▶ _About this task_: An exact restatement of all the data is required, with the pictures left out.

▶ _Change listing data_:
────────
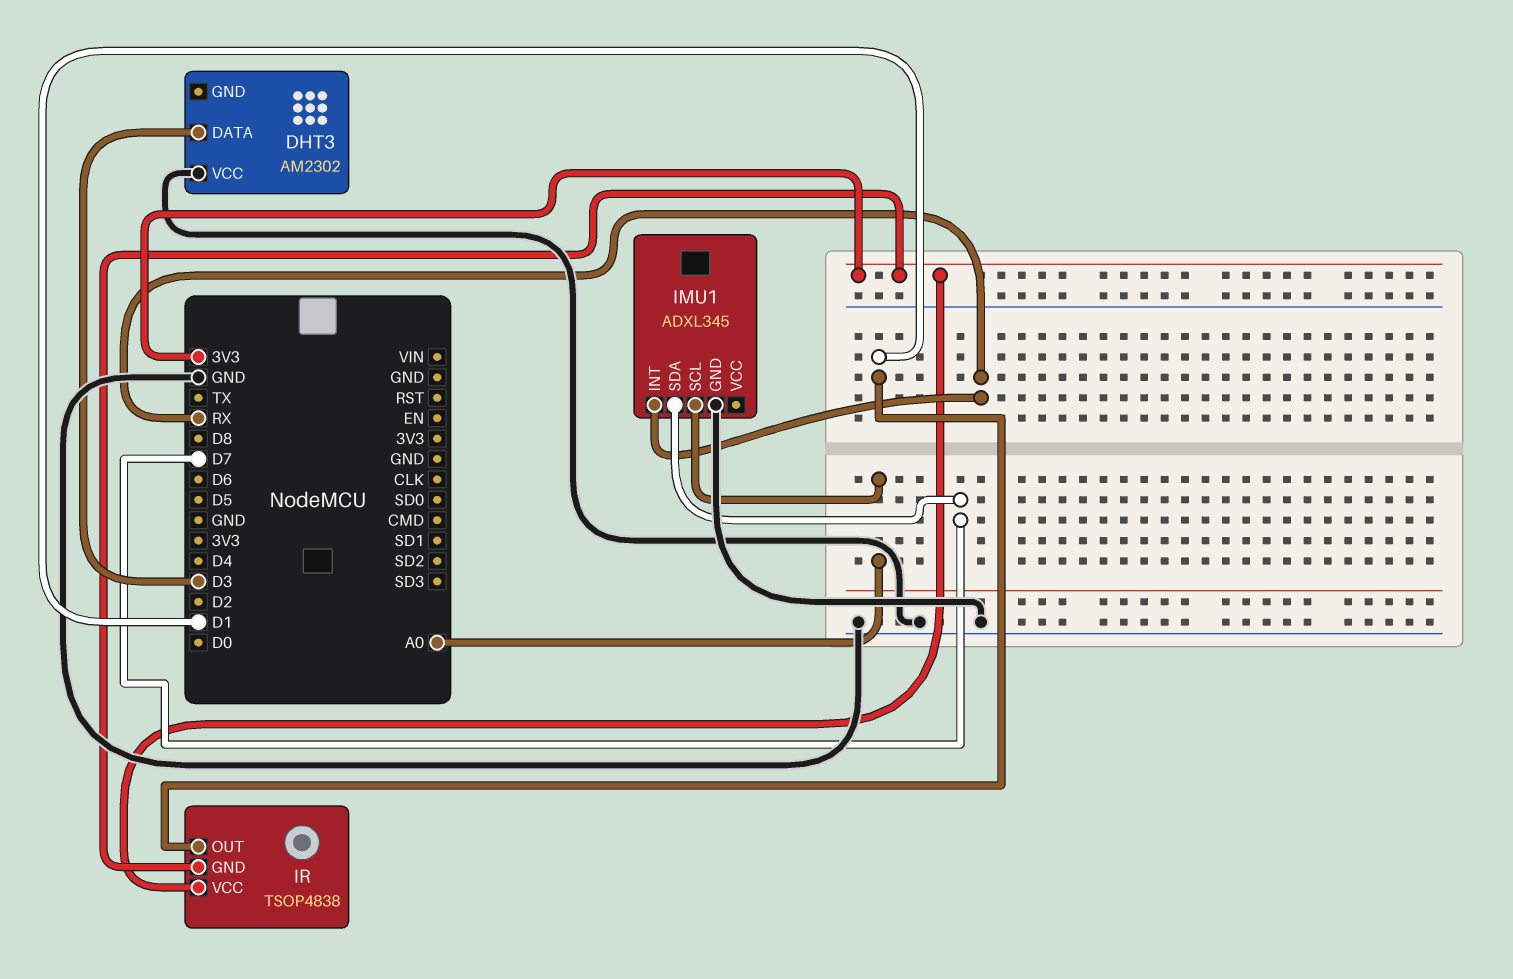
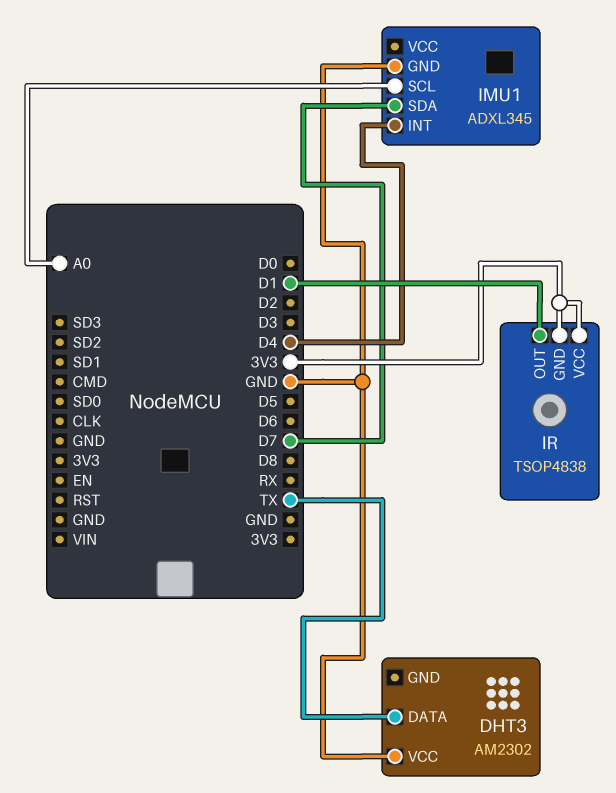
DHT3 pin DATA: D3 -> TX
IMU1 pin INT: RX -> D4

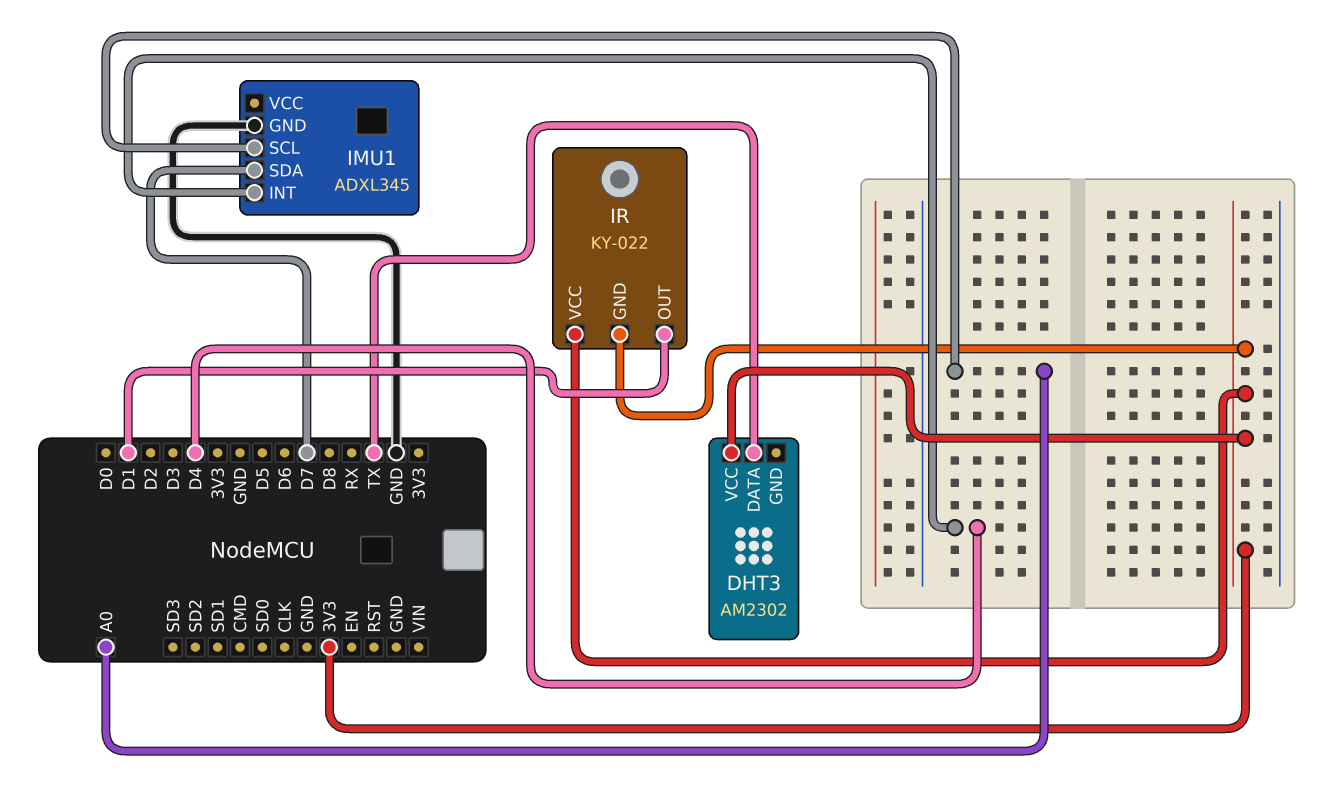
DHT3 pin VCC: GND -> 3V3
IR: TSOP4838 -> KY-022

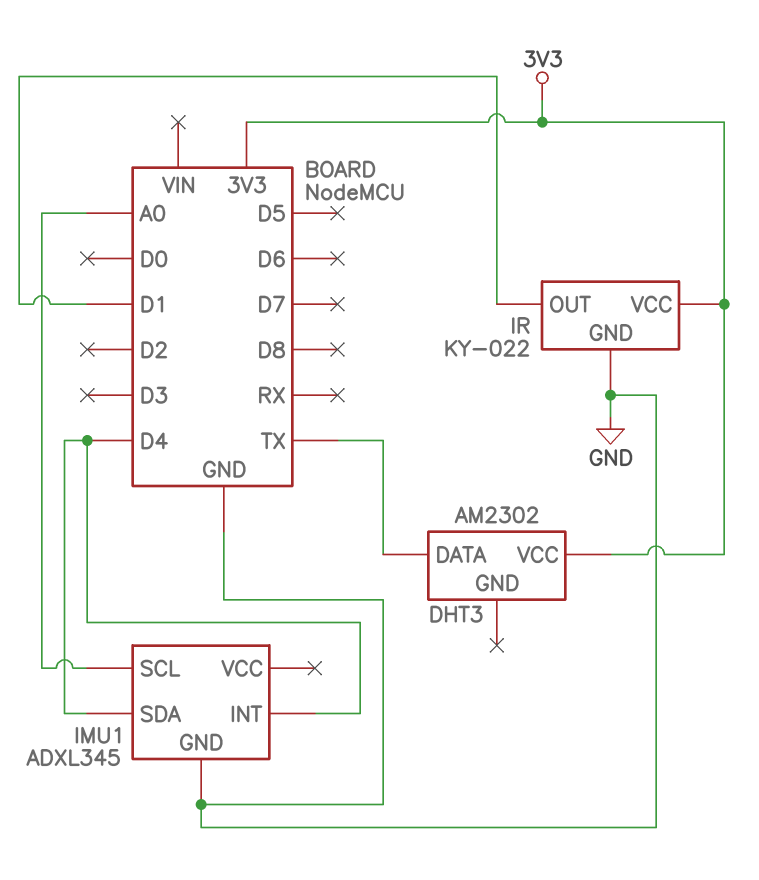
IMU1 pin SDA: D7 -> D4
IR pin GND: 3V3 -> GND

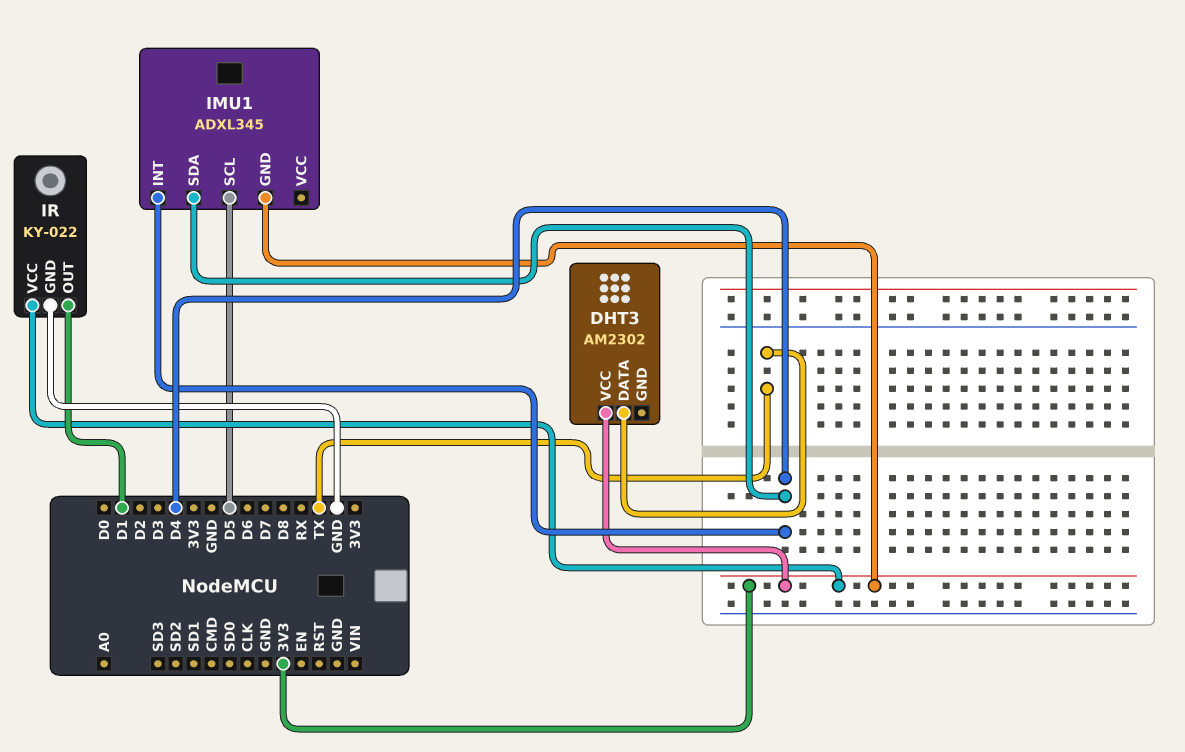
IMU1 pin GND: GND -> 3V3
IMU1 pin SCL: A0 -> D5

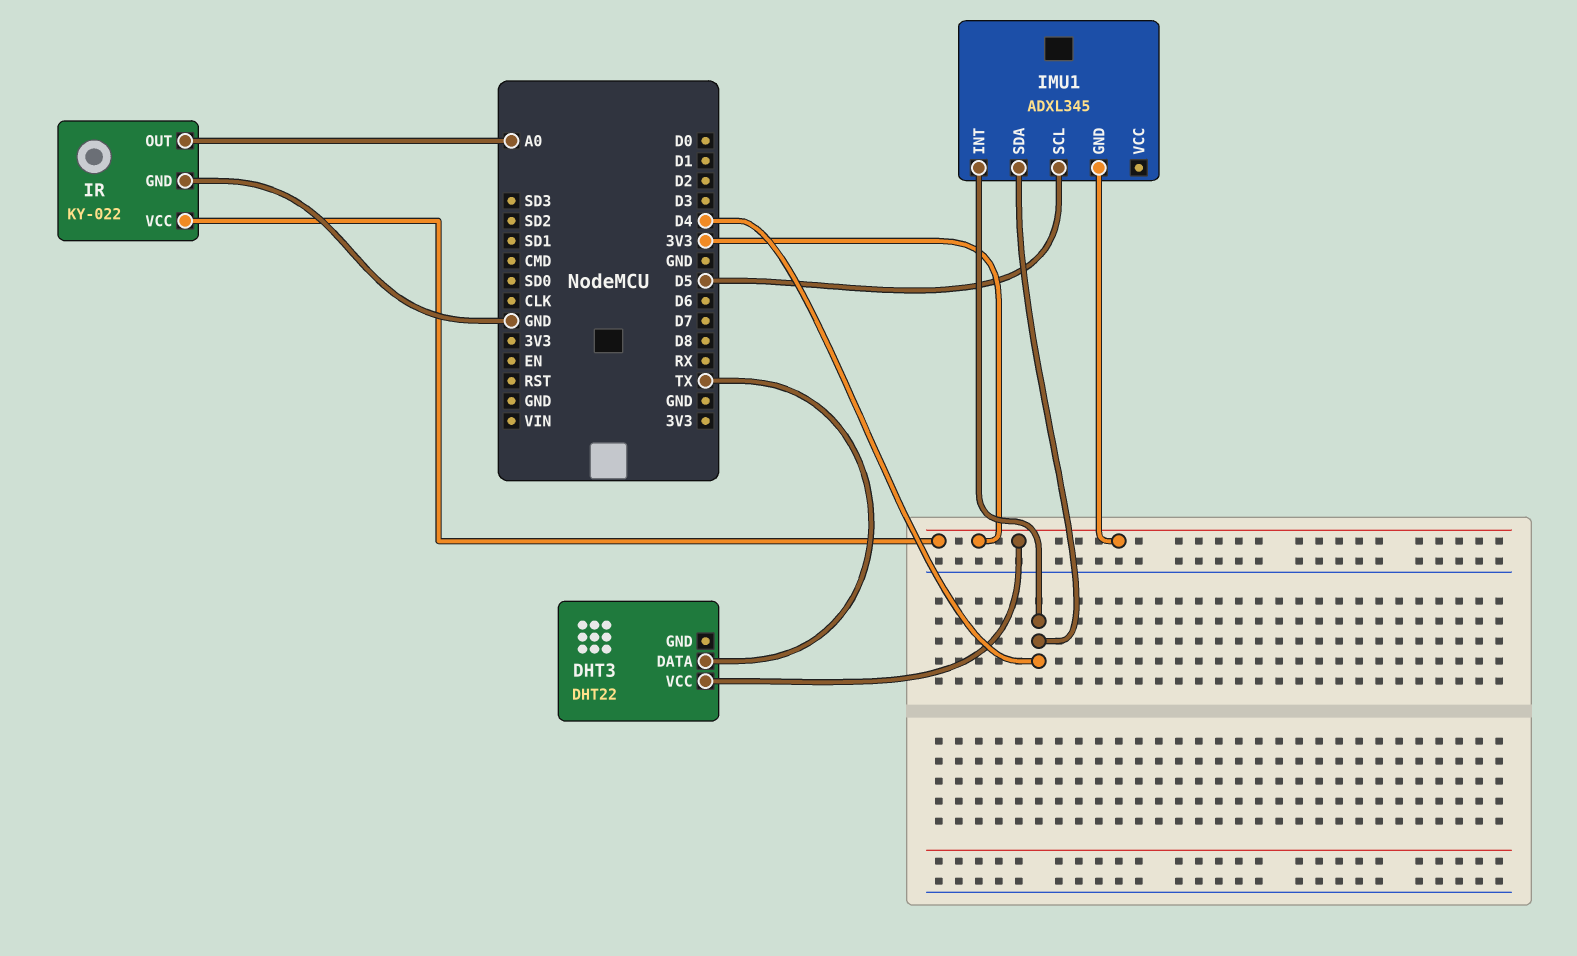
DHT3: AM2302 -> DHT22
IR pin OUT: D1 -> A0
────────
▶ _Answer section_:
DHT3 pin DATA: D3 -> TX
IMU1 pin INT: RX -> D4

DHT3 pin VCC: GND -> 3V3
IR: TSOP4838 -> KY-022

IMU1 pin SDA: D7 -> D4
IR pin GND: 3V3 -> GND

IMU1 pin GND: GND -> 3V3
IMU1 pin SCL: A0 -> D5

DHT3: AM2302 -> DHT22
IR pin OUT: D1 -> A0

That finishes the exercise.